— What is needed —
Your answer must be an exact transcription of the lines from the line with "(127, 302) = (314, 583): orange drum -> none" through the final line of the data.

### Supplied records ###

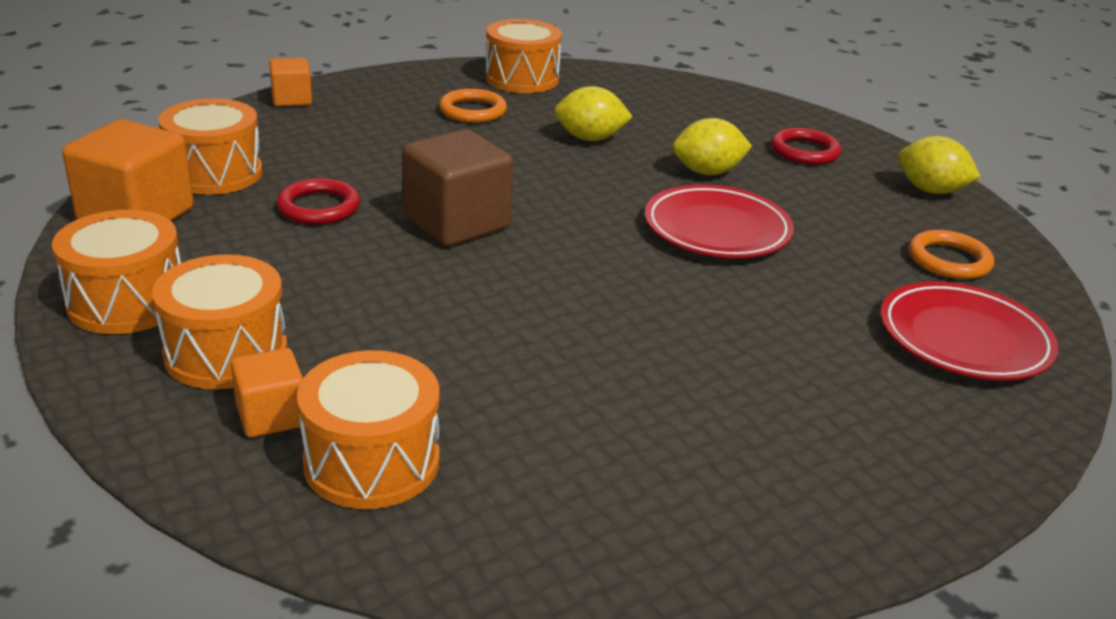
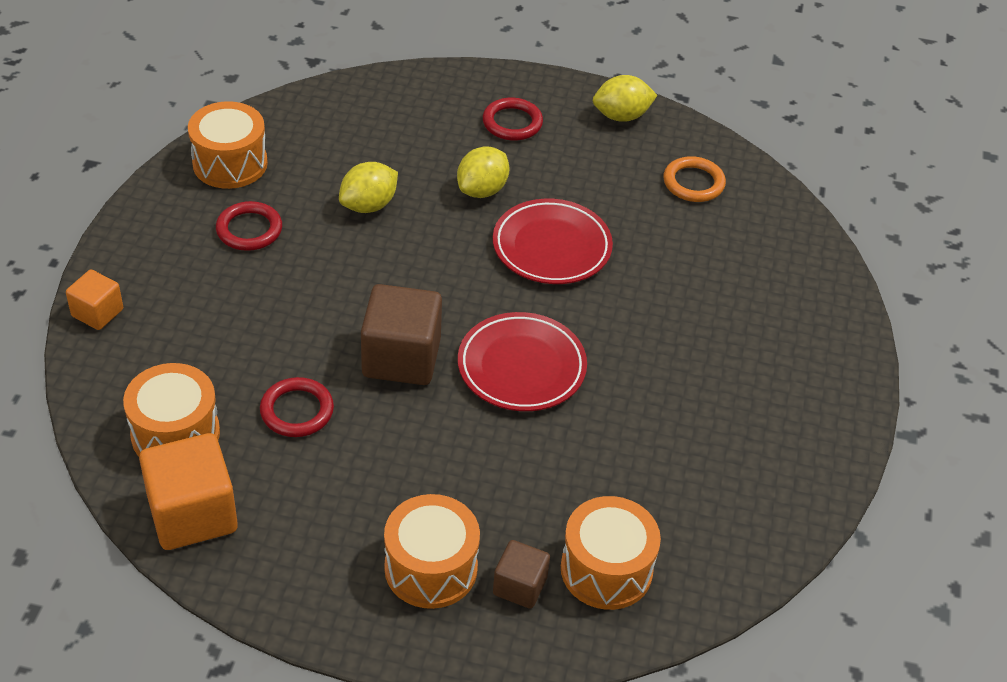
camera: 45 degrees left, 15 degrees up
(127, 302) = (314, 583): orange drum -> none
(271, 416) = (519, 586): orange cube -> brown cube
(472, 111) = (249, 230): orange ring -> red ring
(963, 339) = (761, 250): red plate -> red plate (521, 367)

###

— Result for this exercise —
(127, 302) = (314, 583): orange drum -> none
(271, 416) = (519, 586): orange cube -> brown cube
(472, 111) = (249, 230): orange ring -> red ring
(963, 339) = (761, 250): red plate -> red plate (521, 367)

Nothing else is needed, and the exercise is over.